Exercise brief >>
Reproduce every line of the data below word for word, leaving out the images.

=-=-=-=-=

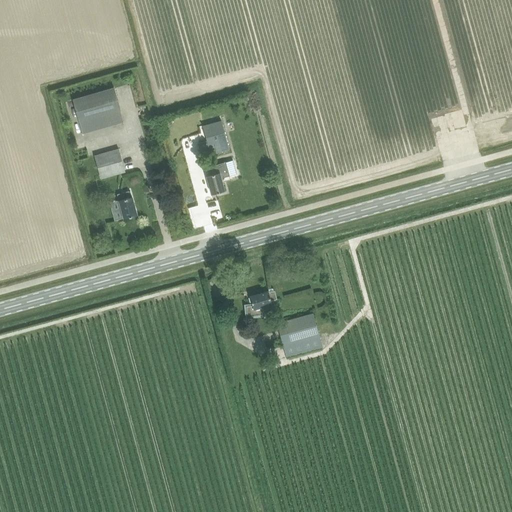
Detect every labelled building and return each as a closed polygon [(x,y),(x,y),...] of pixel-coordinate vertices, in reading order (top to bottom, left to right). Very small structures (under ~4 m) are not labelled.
[(82,134),(124,122),(114,88),(72,100),(82,134)] [(208,149),(215,147),(227,144),(221,122),(202,126),(208,149)] [(227,144),(215,147),(216,154),(229,151),(227,144)] [(118,149),(94,156),(100,179),(125,172),(118,149)] [(209,175),(206,176),(211,195),(224,191),(221,178),(230,176),(226,162),(207,167),(209,175)] [(123,218),(137,215),(132,197),(131,197),(128,191),(120,193),(122,199),(118,200),(123,218)] [(274,291),(273,291),(273,289),(268,290),(269,292),(268,292),(268,291),(249,296),(252,305),(244,306),(246,318),(263,316),(262,307),(271,304),(270,301),(276,299),(274,291)] [(286,358),(322,348),(313,314),(277,324),(286,358)]
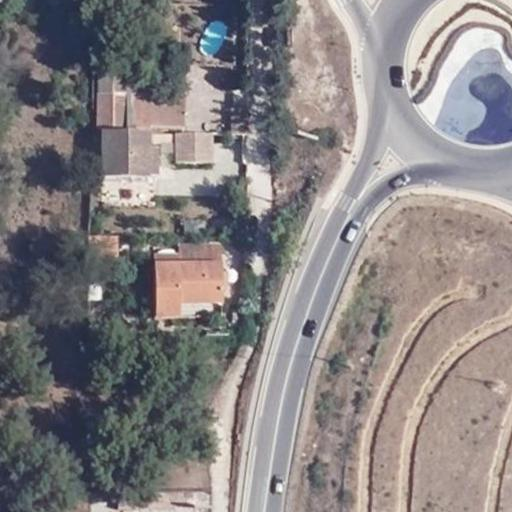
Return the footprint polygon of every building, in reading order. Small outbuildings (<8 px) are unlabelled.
[(100,97),(135,97),(135,83),(126,82),(126,63),(120,64),(120,51),(106,51),(106,64),(100,64),(100,97)] [(135,97),(100,97),(99,130),(183,132),(184,98),(135,97)] [(231,130),(247,129),(246,106),(230,107),(231,130)] [(159,164),(174,164),(211,164),(212,137),(174,136),(174,146),(160,147),(160,154),(148,154),(149,136),(102,134),(101,180),(148,181),(158,181),(158,180),(159,164)] [(112,240),(89,239),(89,268),(117,269),(118,240),(112,240)] [(216,308),(215,253),(182,252),(181,260),(180,270),(152,269),(152,324),(181,324),(182,306),(216,308)] [(181,260),(152,261),(152,269),(180,270),(181,260)] [(181,324),(217,325),(216,308),(182,306),(181,324)] [(87,351),(53,351),(53,387),(87,386),(87,351)]
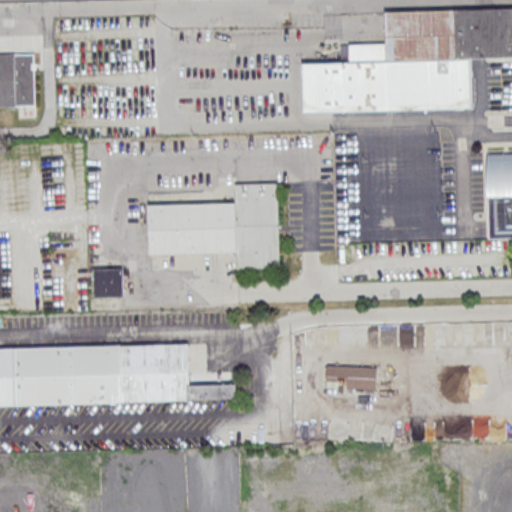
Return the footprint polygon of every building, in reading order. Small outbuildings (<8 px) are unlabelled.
[(511,9),(387,11),(387,43),(350,43),(351,62),(304,63),(304,110),(472,109),(472,58),(511,57),(511,9)] [(0,105),(37,106),(36,53),(0,53),(0,105)] [(511,237),(511,152),(488,153),(489,237),(511,237)] [(147,203),(233,201),(232,182),(275,181),(277,265),(235,266),(235,250),(148,253),(147,203)] [(97,297),(126,297),(126,268),(97,268),(97,297)] [(0,346),(187,342),(188,382),(234,381),(234,399),(0,405),(0,346)] [(377,388),(378,367),(328,364),(327,385),(377,388)]
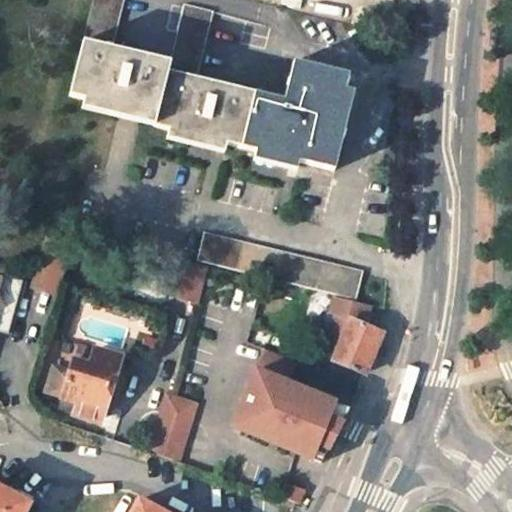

=-=-=-=-=

Answer to this task >>
Detect every labelled building and return each as a closed polygon [(x,y),(x,y),...] of pixel-coordinate vertices, in reading order (top to bottom, left to right). Very small structures (under ~4 m) are not labelled.
[(82,134),(124,122),(114,88),(72,100),(82,134)] [(208,149),(215,147),(227,144),(221,122),(202,126),(208,149)] [(227,144),(215,147),(216,154),(229,151),(227,144)] [(118,149),(94,156),(100,179),(125,172),(118,149)] [(209,175),(206,176),(211,195),(224,191),(221,178),(230,176),(226,162),(207,167),(209,175)] [(123,218),(137,215),(132,197),(131,197),(128,191),(120,193),(122,199),(118,200),(123,218)] [(274,291),(273,291),(273,289),(268,290),(269,292),(268,292),(268,291),(249,296),(252,305),(244,306),(246,318),(263,316),(262,307),(271,304),(270,301),(276,299),(274,291)] [(286,358),(322,348),(313,314),(277,324),(286,358)]
Return the footprint polygon of every building, in reading order. Small outbuildings (<8 px) are unlabelled.
[(100,97),(135,97),(135,83),(126,82),(126,63),(120,64),(120,51),(106,51),(106,64),(100,64),(100,97)] [(135,97),(100,97),(99,130),(183,132),(184,98),(135,97)] [(231,130),(247,129),(246,106),(230,107),(231,130)] [(159,164),(174,164),(211,164),(212,137),(174,136),(174,146),(160,147),(160,154),(148,154),(149,136),(102,134),(101,180),(148,181),(158,181),(158,180),(159,164)] [(112,240),(89,239),(89,268),(117,269),(118,240),(112,240)] [(216,308),(215,253),(182,252),(181,260),(180,270),(152,269),(152,324),(181,324),(182,306),(216,308)] [(181,260),(152,261),(152,269),(180,270),(181,260)] [(181,324),(217,325),(216,308),(182,306),(181,324)] [(87,351),(53,351),(53,387),(87,386),(87,351)]
Return the footprint polygon of every building, in reading order. Small outbuildings (<8 px) are unlabelled.
[(511,9),(387,11),(387,43),(350,43),(351,62),(304,63),(304,110),(472,109),(472,58),(511,57),(511,9)] [(0,105),(37,106),(36,53),(0,53),(0,105)] [(511,237),(511,152),(488,153),(489,237),(511,237)] [(147,203),(233,201),(232,182),(275,181),(277,265),(235,266),(235,250),(148,253),(147,203)] [(97,297),(126,297),(126,268),(97,268),(97,297)] [(0,346),(187,342),(188,382),(234,381),(234,399),(0,405),(0,346)] [(377,388),(378,367),(328,364),(327,385),(377,388)]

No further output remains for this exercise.